**WORK ITEM:** Search the listing for the word "grey" and copy every line where it turns up.

**DATA TO PROCESS:**
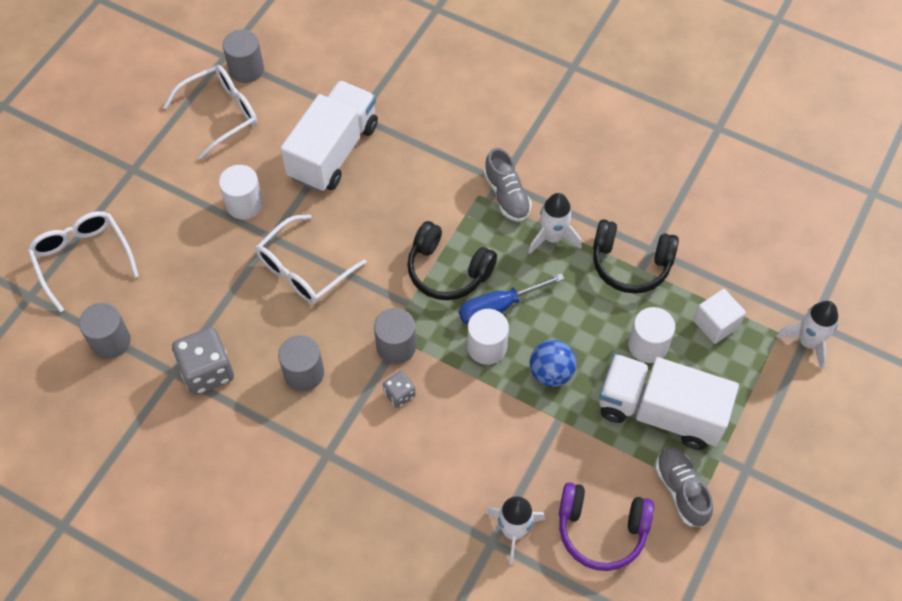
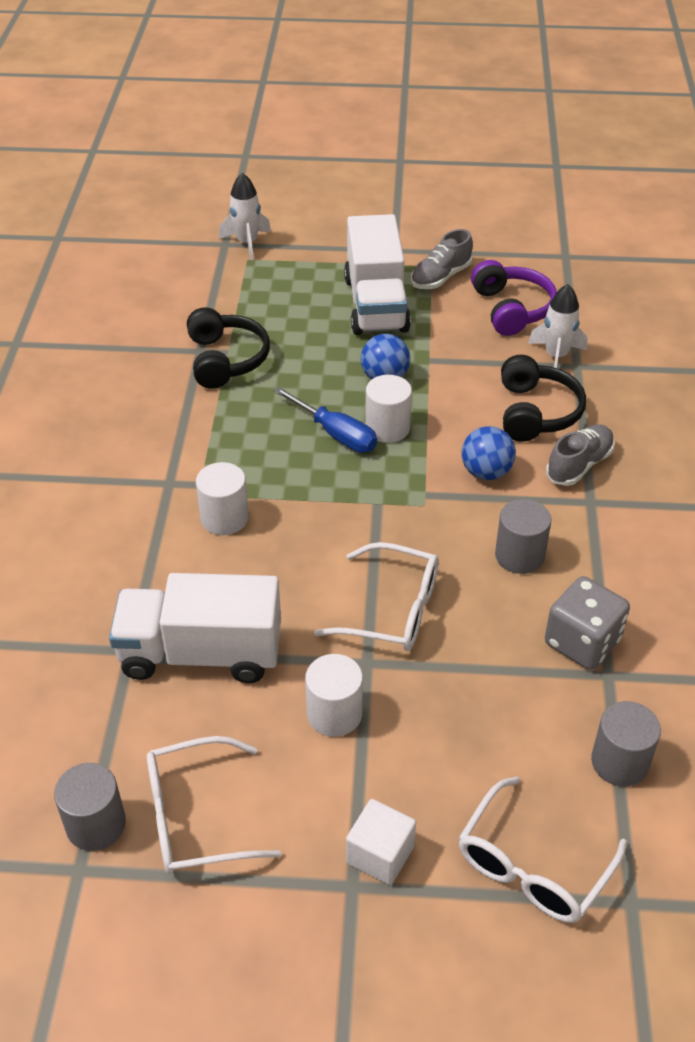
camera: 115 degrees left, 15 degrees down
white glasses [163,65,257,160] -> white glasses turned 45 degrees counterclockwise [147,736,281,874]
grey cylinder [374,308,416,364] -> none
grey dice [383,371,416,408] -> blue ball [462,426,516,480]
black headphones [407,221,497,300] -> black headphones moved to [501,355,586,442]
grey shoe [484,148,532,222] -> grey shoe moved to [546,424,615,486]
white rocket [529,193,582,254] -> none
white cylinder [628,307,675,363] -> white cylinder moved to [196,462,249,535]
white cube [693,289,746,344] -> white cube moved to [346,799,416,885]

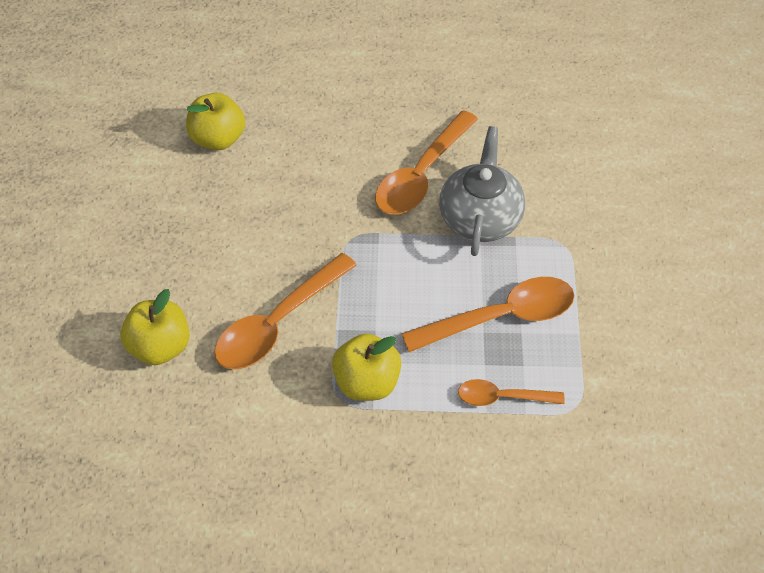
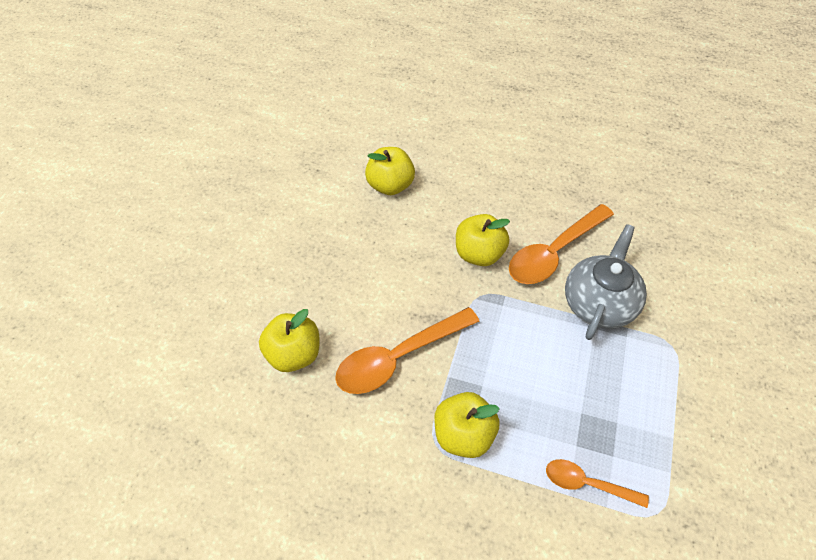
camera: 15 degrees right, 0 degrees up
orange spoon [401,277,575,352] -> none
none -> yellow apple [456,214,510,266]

---

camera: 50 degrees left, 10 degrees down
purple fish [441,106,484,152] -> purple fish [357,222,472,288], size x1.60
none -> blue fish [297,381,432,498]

**REPLY TO THE TASK:**
grey cylinder [374,308,416,364] -> none
grey dice [383,371,416,408] -> blue ball [462,426,516,480]
grey shoe [484,148,532,222] -> grey shoe moved to [546,424,615,486]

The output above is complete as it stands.